╭─ Source material

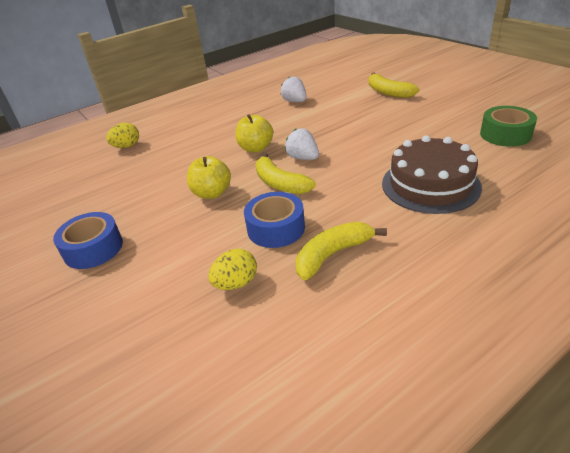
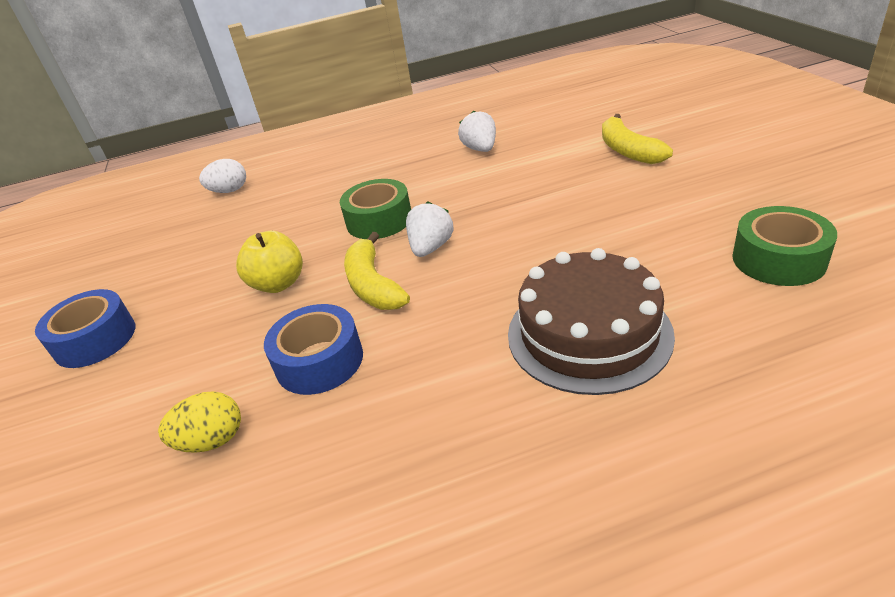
camera: 20 degrees right, 0 degrees up
yellow egg [106,123,139,148] -> white egg [199,159,246,193]
yellow apple [235,114,273,152] -> green tape [340,179,411,239]
white strawberry [285,128,319,160] -> white strawberry turned 45 degrees clockwise [406,201,454,257]
yellow banana [296,222,387,280] -> none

╰─

[Directions for this task] All of the data, minus its pictures, should be repeated exactly.

[Exercise output]
camera: 20 degrees right, 0 degrees up
yellow egg [106,123,139,148] -> white egg [199,159,246,193]
yellow apple [235,114,273,152] -> green tape [340,179,411,239]
white strawberry [285,128,319,160] -> white strawberry turned 45 degrees clockwise [406,201,454,257]
yellow banana [296,222,387,280] -> none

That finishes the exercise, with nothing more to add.